EXERCISE DATA:
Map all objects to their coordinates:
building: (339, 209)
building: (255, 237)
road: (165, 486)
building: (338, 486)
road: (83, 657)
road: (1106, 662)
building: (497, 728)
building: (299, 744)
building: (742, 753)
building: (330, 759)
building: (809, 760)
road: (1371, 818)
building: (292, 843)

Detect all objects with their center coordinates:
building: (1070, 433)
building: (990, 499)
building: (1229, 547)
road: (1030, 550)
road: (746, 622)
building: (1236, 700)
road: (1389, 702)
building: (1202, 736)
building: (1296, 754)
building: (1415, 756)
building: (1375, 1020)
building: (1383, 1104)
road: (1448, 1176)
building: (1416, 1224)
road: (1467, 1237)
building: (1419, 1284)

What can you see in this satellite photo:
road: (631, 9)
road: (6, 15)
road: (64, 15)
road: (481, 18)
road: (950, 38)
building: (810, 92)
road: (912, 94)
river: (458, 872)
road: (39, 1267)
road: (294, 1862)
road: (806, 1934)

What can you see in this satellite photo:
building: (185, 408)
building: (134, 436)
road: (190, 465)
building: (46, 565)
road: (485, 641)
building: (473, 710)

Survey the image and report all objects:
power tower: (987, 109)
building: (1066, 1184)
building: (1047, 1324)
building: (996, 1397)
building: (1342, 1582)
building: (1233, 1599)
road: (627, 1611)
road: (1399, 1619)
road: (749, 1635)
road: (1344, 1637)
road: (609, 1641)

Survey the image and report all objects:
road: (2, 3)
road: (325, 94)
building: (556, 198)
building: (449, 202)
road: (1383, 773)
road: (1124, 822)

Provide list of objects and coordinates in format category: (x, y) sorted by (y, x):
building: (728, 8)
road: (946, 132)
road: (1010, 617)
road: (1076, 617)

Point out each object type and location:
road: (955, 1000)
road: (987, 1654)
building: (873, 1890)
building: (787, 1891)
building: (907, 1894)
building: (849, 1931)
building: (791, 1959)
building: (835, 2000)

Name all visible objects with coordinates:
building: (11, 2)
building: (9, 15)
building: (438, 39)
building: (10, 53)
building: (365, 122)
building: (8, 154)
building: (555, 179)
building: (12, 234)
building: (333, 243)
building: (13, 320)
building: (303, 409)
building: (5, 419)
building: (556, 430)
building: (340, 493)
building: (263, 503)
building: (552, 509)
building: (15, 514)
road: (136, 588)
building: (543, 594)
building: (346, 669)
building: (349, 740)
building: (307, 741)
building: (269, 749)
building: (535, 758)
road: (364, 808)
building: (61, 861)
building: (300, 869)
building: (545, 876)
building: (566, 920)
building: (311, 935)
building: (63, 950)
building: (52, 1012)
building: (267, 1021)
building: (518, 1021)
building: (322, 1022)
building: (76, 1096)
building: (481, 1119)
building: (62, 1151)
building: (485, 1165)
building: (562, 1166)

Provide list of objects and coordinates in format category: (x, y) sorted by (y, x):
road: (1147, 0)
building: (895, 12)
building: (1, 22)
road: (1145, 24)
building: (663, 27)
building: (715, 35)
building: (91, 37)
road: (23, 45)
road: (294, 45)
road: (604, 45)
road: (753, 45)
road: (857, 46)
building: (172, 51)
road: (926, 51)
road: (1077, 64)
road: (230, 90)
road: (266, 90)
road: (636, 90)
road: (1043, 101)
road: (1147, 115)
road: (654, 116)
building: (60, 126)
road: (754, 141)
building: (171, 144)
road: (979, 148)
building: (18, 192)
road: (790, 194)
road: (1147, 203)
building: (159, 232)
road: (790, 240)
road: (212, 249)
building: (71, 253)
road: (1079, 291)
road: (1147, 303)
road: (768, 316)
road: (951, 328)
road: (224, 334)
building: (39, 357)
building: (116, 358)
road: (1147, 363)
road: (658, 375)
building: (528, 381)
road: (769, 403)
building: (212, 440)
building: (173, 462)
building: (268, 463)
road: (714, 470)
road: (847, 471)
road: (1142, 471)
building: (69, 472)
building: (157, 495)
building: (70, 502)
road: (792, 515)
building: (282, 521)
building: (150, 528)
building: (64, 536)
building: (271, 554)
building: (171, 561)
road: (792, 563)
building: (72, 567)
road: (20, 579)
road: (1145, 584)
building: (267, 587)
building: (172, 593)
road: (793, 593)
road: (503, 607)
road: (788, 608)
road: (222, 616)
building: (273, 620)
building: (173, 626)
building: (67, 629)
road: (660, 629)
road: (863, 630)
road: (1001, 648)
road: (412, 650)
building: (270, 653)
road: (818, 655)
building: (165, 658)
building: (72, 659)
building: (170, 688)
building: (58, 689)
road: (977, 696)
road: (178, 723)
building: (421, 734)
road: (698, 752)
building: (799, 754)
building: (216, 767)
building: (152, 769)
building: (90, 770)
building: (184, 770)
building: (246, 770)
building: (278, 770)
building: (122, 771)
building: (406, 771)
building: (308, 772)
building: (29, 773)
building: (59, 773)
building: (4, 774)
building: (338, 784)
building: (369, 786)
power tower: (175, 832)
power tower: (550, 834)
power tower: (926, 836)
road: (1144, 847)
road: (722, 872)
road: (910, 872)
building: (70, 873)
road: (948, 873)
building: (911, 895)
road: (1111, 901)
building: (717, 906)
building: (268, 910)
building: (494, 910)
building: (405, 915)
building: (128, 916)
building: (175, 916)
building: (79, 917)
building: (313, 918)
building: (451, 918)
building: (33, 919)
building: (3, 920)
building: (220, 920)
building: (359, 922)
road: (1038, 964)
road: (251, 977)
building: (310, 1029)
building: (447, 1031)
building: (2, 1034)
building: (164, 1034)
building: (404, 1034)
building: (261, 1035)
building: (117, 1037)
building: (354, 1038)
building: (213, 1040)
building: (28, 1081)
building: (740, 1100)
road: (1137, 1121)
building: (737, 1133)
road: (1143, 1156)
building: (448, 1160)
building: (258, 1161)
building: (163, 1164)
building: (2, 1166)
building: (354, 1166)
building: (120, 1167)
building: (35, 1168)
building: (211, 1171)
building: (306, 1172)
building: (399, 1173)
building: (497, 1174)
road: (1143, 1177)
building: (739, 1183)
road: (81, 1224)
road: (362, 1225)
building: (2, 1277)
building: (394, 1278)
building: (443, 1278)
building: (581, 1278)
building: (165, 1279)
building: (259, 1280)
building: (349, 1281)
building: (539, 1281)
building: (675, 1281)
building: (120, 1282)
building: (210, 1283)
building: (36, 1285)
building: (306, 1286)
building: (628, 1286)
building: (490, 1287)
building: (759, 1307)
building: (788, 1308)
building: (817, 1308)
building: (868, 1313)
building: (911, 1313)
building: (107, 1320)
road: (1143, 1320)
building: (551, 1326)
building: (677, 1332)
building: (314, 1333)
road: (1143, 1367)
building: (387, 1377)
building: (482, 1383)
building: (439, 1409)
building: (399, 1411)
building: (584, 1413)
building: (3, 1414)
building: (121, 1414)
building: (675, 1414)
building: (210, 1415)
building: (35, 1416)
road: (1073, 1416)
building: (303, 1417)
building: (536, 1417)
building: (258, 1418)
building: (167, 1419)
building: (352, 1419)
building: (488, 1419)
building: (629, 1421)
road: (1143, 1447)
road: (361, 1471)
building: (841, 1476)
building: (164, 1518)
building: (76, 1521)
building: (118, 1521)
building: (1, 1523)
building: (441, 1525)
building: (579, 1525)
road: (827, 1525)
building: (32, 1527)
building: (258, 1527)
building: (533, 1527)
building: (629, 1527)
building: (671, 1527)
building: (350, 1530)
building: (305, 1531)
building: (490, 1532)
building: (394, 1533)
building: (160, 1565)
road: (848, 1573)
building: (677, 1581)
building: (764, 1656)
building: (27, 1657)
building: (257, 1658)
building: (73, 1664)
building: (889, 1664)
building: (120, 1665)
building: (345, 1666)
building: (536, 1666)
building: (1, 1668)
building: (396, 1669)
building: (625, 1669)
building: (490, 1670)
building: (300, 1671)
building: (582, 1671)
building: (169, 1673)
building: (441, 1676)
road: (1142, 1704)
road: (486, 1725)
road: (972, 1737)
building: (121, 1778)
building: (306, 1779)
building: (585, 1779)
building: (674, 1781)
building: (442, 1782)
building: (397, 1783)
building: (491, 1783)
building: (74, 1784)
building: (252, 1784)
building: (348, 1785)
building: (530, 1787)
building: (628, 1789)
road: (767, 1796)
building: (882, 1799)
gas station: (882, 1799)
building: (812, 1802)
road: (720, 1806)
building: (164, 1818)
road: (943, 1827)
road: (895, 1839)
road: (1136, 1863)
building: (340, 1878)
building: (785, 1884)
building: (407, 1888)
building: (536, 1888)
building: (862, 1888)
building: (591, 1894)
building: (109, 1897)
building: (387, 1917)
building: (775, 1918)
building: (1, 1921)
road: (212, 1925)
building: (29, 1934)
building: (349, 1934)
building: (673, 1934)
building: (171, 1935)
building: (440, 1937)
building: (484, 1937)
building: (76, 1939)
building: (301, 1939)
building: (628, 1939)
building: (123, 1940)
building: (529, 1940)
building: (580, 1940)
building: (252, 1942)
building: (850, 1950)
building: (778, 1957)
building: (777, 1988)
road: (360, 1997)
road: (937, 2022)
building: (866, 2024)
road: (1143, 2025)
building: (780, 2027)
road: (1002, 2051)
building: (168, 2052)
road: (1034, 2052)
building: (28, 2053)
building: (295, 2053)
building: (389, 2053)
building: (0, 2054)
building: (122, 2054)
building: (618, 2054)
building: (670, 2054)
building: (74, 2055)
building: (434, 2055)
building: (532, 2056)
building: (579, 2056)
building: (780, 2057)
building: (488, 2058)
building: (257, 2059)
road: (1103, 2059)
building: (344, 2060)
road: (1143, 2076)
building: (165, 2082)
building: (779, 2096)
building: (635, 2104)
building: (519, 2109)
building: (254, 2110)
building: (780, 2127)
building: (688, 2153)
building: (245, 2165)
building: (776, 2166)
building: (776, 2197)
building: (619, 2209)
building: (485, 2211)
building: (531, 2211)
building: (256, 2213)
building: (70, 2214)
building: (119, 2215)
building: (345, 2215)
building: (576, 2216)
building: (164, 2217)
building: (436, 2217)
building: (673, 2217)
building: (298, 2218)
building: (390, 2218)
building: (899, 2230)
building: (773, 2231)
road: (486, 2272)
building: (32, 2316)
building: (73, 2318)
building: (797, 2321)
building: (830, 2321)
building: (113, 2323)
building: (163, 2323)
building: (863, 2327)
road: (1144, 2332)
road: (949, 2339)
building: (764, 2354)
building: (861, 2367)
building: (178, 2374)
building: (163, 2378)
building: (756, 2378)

WHAT THE TASK ASKS: Scan the records above for the word "with" and return every line where it occurs.

RESPONSE FOR THIS EXERCISE:
Detect all objects with their center coordinates:
Name all visible objects with coordinates:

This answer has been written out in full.